Work required => Return each line in the entries below that contains the string "markup". Letter case must match.

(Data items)
::::
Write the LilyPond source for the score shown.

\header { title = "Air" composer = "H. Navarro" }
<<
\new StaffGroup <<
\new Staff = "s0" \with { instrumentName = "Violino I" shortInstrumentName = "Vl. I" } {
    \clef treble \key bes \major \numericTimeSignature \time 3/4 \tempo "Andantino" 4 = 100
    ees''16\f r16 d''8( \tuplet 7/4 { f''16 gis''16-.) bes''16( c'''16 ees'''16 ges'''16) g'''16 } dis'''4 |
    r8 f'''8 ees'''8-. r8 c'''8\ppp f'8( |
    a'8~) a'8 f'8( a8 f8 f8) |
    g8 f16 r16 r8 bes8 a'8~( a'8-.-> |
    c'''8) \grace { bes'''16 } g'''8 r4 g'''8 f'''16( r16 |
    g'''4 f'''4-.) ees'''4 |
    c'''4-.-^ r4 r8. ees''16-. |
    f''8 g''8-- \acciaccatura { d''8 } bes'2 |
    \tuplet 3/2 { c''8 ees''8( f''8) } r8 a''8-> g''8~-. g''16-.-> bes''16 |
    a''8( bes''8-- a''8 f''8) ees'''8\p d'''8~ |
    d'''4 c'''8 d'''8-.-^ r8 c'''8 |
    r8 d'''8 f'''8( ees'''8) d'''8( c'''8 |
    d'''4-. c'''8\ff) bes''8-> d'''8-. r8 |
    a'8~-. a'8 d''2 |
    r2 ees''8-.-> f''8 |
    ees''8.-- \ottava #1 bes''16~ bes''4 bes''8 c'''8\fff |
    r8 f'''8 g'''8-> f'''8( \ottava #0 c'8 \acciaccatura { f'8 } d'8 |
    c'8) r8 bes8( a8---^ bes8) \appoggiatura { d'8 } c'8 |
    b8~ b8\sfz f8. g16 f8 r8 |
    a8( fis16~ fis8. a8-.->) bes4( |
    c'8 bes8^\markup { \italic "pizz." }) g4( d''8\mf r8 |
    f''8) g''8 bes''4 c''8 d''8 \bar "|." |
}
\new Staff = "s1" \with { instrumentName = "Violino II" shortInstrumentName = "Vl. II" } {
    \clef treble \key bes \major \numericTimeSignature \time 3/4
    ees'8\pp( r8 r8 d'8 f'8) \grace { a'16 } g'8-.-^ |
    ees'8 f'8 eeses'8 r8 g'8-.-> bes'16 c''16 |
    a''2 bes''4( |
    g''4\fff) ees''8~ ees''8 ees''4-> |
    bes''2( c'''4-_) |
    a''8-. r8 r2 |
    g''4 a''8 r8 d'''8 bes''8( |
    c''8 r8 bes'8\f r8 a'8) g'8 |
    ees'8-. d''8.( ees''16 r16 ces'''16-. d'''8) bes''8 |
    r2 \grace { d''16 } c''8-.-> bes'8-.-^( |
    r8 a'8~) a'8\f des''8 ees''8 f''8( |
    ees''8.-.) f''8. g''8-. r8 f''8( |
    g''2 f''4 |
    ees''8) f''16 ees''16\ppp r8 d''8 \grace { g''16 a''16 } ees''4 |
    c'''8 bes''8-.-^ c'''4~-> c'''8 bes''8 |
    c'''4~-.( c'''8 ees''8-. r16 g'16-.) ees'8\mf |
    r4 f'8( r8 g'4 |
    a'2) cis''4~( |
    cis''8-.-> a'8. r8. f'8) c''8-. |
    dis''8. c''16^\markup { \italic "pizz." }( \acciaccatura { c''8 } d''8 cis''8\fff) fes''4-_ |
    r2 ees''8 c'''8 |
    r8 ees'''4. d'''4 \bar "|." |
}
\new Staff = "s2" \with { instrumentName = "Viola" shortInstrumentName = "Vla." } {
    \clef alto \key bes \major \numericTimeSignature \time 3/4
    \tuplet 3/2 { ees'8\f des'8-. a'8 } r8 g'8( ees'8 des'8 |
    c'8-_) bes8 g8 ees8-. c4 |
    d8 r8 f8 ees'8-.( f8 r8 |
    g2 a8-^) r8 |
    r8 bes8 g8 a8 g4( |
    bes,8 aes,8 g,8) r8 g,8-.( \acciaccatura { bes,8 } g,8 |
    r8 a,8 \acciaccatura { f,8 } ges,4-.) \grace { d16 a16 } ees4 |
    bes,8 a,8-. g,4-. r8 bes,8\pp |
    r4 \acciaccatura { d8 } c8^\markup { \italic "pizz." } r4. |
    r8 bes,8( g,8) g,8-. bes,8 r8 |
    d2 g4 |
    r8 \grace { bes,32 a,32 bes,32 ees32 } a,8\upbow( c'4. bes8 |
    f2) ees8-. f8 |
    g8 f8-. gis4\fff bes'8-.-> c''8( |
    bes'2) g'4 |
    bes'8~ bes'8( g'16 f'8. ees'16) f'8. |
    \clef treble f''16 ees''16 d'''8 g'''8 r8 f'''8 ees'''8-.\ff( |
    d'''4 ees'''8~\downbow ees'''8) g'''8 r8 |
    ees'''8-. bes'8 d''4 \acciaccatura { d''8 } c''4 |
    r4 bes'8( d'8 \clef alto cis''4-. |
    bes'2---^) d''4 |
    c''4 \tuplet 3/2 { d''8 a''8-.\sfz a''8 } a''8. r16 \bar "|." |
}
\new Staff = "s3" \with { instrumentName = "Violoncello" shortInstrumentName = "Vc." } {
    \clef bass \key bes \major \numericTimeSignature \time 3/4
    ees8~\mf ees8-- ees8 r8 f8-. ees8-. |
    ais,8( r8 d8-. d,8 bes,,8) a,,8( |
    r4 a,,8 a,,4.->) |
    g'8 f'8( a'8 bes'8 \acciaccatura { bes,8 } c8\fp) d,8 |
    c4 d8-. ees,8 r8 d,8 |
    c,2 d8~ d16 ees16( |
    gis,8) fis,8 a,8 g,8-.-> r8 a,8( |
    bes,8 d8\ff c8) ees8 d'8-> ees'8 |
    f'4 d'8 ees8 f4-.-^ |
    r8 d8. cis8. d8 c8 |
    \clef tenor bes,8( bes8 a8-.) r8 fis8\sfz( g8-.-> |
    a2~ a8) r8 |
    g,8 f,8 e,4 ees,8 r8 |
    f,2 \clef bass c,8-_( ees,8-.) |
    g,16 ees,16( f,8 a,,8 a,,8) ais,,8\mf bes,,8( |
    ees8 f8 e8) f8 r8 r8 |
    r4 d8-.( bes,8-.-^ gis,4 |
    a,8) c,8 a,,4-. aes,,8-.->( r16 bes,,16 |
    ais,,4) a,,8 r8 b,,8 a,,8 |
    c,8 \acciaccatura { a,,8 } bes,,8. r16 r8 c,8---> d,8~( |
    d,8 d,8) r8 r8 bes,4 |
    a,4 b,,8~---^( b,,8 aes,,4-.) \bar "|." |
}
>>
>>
::::
Output of the exercise =>
    c'8 bes8^\markup { \italic "pizz." }) g4( d''8\mf r8 |
    dis''8. c''16^\markup { \italic "pizz." }( \acciaccatura { c''8 } d''8 cis''8\fff) fes''4-_ |
    r4 \acciaccatura { d8 } c8^\markup { \italic "pizz." } r4. |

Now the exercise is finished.